## WORK INSTRUCTION
State how many lines in the entries below include the string "light", and give nothing beyond that number.

==== INFORMATION SHOWN

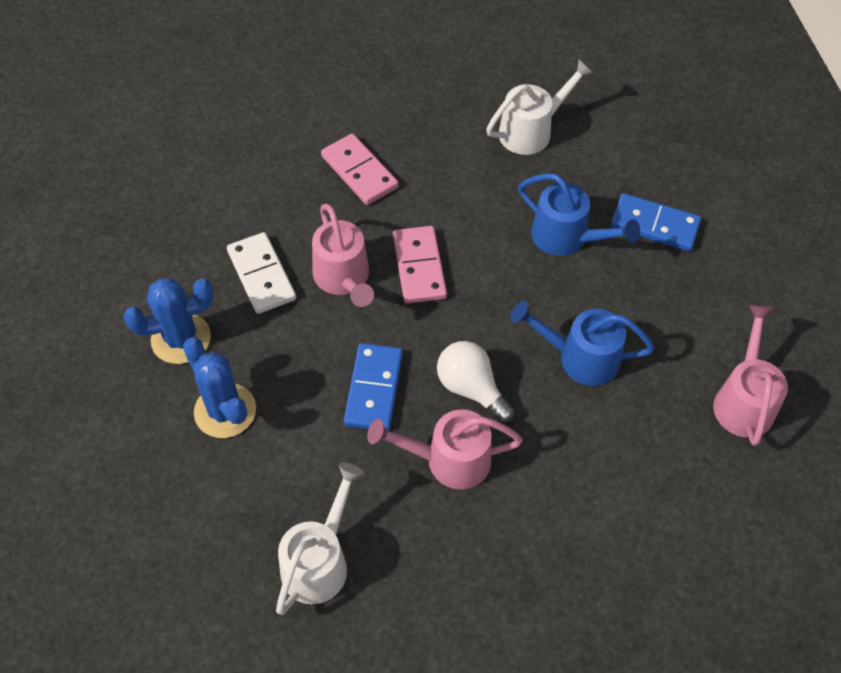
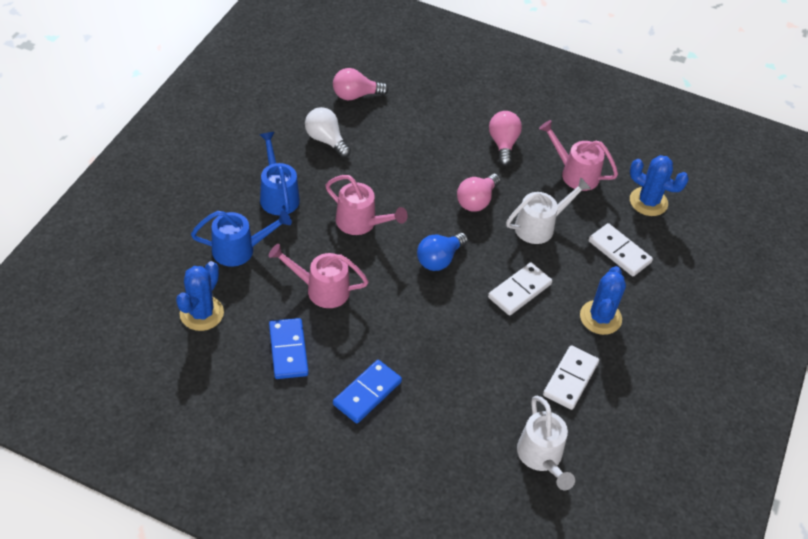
blue cactus: 2 -> 3
blue light bulb: 0 -> 1
pink domino: 2 -> 0
pink light bulb: 0 -> 3
white domino: 1 -> 3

========

## WRITTEN SOLUTION
2